Your instructions -
Count the rows below that contain the string "Alexander", treating uppercase and lowercase letters as different. Reply with that number alone.
------ Material for this task
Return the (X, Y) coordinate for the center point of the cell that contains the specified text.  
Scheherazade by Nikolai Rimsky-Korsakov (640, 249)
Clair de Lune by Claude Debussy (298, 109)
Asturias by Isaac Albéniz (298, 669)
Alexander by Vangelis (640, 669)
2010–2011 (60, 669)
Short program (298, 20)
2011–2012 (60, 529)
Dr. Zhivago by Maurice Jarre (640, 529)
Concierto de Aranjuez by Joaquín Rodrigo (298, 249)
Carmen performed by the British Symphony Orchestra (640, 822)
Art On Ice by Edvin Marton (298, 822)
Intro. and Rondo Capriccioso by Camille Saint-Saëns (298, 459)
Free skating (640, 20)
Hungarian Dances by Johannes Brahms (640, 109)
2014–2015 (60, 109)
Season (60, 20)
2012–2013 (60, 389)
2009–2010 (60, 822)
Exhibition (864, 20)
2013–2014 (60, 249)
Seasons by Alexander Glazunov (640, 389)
------------
------ Material for this task
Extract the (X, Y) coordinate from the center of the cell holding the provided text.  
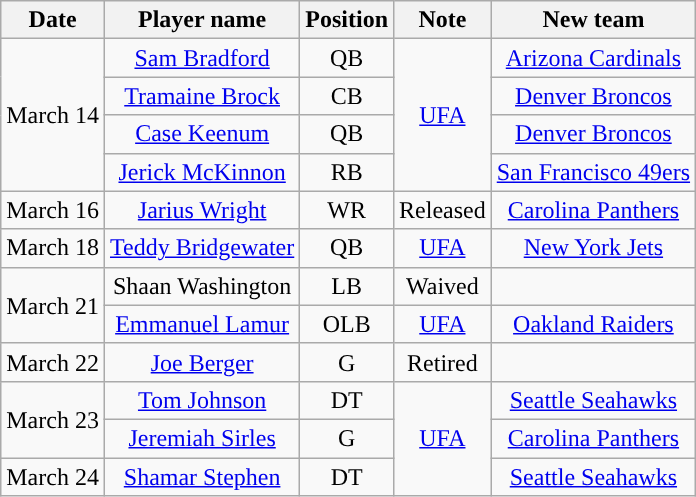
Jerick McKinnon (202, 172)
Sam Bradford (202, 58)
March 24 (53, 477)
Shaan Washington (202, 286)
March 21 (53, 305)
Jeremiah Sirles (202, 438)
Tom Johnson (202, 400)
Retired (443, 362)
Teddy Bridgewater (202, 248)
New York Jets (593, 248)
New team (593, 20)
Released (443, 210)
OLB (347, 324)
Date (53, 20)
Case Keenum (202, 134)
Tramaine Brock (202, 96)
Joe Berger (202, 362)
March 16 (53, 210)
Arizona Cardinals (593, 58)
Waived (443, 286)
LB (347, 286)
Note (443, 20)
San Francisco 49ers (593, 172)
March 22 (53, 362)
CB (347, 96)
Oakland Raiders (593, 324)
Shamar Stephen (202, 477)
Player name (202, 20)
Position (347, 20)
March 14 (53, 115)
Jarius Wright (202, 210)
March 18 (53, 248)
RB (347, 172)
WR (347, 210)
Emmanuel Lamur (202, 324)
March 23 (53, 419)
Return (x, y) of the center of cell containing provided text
------------
Correct output -
2